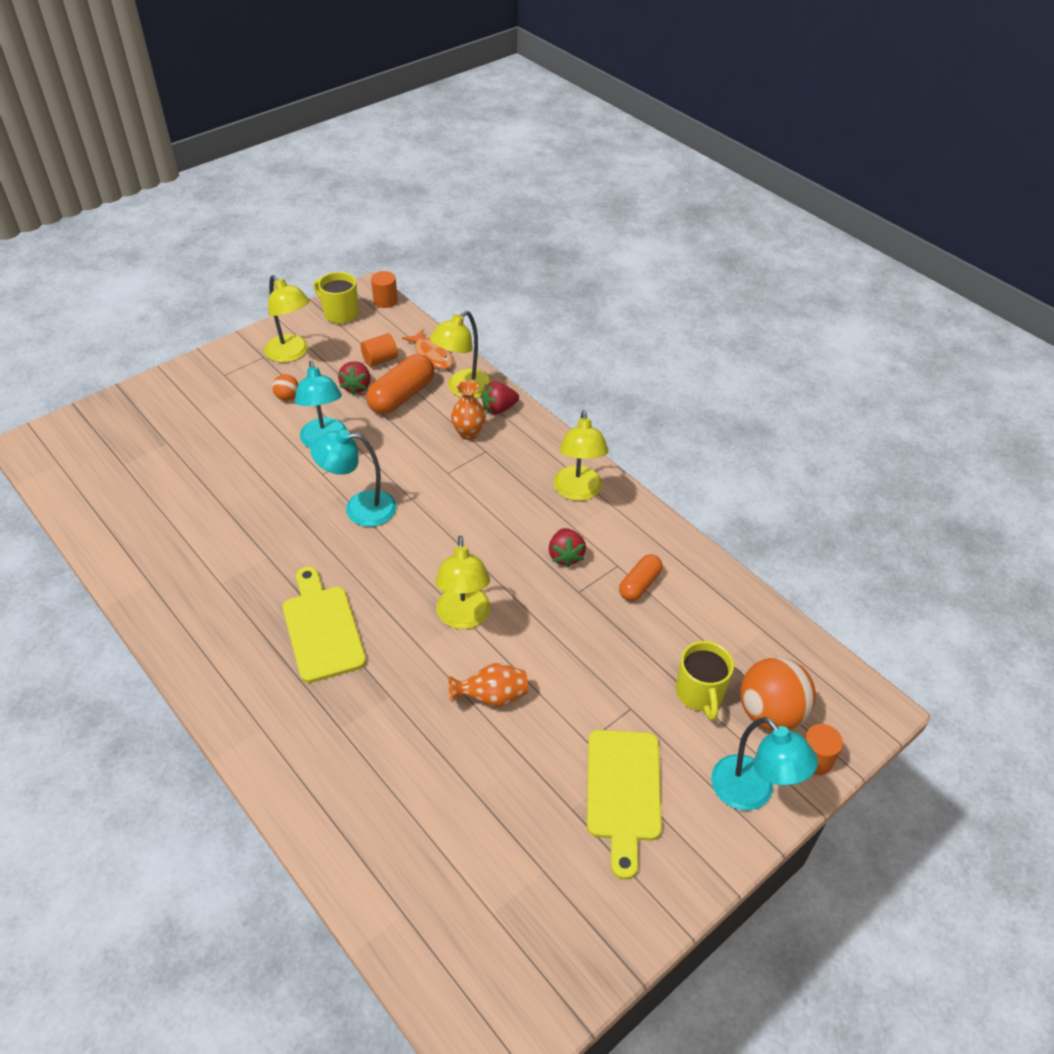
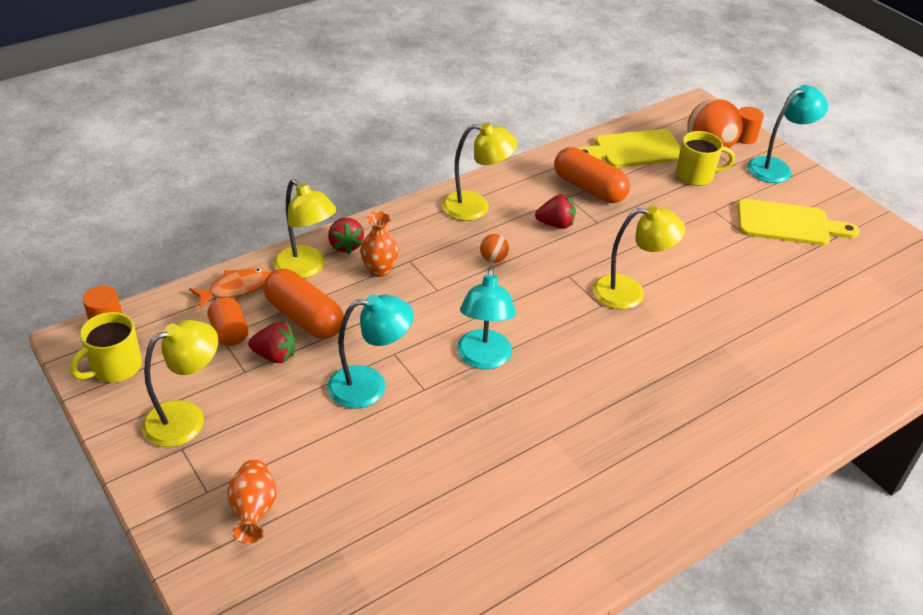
camera: 85 degrees left, 5 degrees down
orange ball [272,374,298,401] -> orange ball moved to [480,234,509,263]
yellow cutting board [283,566,366,683] -> yellow cutting board moved to [578,129,681,168]
orange vase [448,663,528,707] -> orange vase moved to [227,460,277,544]
orange capsule [619,554,663,601] -> orange capsule [554,147,630,203], size x1.64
━━━━
* [WHAT IS EXPECTED] Write out every line above exactly, minus images.

* [FINAL ANSWER]
camera: 85 degrees left, 5 degrees down
orange ball [272,374,298,401] -> orange ball moved to [480,234,509,263]
yellow cutting board [283,566,366,683] -> yellow cutting board moved to [578,129,681,168]
orange vase [448,663,528,707] -> orange vase moved to [227,460,277,544]
orange capsule [619,554,663,601] -> orange capsule [554,147,630,203], size x1.64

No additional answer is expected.